>> Start
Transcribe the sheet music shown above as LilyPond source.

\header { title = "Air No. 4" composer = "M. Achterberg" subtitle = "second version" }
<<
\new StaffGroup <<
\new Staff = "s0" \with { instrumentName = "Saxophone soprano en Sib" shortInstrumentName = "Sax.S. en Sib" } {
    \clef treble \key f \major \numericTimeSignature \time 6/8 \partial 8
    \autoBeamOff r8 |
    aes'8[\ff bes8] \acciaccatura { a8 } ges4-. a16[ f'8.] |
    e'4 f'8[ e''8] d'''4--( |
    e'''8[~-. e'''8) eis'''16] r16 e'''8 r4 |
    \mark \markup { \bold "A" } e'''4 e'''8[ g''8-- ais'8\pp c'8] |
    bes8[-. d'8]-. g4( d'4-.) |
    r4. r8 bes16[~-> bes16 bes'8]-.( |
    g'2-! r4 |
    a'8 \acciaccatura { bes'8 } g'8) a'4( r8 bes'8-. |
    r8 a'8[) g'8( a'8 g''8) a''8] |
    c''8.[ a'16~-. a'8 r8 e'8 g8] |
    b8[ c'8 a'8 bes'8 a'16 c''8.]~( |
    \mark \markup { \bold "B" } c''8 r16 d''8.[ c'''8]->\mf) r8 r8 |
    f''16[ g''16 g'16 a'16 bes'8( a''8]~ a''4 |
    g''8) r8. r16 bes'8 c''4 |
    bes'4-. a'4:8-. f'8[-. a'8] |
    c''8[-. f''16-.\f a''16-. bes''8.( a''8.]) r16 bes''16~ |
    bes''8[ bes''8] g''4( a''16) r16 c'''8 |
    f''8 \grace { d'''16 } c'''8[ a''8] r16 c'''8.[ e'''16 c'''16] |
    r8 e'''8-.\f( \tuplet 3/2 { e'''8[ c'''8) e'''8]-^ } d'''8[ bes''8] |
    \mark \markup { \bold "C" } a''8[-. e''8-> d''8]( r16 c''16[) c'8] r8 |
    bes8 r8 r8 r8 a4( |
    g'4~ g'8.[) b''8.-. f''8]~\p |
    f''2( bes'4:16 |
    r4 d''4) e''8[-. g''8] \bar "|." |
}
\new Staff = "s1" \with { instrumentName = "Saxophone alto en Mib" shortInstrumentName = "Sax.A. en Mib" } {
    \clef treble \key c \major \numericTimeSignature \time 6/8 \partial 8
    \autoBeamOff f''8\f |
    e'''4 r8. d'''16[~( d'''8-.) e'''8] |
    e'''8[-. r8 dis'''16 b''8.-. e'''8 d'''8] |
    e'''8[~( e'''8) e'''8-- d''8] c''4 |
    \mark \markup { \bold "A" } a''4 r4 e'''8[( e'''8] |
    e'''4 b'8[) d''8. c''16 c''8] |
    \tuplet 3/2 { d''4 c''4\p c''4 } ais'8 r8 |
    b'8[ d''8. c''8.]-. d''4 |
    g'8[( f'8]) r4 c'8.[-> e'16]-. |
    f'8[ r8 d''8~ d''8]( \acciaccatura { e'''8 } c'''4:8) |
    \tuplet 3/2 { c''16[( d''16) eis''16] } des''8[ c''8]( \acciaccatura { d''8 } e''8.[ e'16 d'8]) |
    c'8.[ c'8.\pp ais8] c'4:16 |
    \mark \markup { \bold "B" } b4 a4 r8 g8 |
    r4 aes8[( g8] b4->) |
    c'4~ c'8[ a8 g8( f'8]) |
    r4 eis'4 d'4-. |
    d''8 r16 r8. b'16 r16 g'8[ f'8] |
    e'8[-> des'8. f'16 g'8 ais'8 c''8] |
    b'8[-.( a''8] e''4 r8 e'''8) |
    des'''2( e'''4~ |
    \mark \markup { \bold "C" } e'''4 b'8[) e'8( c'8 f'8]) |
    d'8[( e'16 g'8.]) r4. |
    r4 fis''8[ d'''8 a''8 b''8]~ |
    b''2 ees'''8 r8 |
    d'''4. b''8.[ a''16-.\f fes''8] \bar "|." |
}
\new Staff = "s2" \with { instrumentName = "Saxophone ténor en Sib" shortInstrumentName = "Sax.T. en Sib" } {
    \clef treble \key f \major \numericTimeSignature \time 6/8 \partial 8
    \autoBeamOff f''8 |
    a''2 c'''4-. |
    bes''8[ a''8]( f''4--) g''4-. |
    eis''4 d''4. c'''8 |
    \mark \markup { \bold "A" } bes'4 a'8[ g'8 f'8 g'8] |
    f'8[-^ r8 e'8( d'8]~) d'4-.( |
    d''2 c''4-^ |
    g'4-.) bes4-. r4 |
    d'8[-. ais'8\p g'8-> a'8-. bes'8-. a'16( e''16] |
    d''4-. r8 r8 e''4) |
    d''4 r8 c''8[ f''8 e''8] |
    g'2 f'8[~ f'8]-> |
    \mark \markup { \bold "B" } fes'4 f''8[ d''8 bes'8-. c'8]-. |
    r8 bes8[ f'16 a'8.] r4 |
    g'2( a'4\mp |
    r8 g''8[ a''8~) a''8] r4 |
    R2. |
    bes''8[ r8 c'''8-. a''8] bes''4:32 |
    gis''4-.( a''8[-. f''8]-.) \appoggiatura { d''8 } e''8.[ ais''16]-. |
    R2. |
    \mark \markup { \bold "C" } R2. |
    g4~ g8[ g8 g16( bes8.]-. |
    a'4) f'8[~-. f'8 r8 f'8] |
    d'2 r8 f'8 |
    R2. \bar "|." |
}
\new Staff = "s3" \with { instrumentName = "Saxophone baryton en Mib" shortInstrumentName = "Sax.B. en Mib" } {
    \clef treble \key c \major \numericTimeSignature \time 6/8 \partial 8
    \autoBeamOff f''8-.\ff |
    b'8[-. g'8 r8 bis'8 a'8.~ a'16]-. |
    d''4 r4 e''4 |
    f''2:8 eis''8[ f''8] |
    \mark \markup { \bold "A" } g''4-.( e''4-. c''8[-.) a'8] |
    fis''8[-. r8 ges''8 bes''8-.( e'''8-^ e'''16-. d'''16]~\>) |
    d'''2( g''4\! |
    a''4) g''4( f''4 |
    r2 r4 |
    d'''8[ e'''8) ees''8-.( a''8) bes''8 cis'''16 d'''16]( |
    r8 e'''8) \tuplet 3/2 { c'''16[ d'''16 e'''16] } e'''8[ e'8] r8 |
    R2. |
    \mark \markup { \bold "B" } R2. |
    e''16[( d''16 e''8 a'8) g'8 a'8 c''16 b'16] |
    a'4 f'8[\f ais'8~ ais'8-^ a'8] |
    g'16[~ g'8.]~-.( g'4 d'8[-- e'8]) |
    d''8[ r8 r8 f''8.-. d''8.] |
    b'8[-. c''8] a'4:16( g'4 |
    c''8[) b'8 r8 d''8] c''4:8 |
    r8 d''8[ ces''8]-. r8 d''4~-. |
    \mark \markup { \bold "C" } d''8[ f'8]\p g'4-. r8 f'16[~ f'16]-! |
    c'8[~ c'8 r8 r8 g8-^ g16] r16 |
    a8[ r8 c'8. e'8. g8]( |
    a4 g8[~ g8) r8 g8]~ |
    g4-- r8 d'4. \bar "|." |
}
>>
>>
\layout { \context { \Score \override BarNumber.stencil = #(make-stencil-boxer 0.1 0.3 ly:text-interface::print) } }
>> End
▶ What the task asks
Report every line of the records that contains the word "with", treating uppercase and lowercase as different.

▶ Solution to this task
\new Staff = "s0" \with { instrumentName = "Saxophone soprano en Sib" shortInstrumentName = "Sax.S. en Sib" } {
\new Staff = "s1" \with { instrumentName = "Saxophone alto en Mib" shortInstrumentName = "Sax.A. en Mib" } {
\new Staff = "s2" \with { instrumentName = "Saxophone ténor en Sib" shortInstrumentName = "Sax.T. en Sib" } {
\new Staff = "s3" \with { instrumentName = "Saxophone baryton en Mib" shortInstrumentName = "Sax.B. en Mib" } {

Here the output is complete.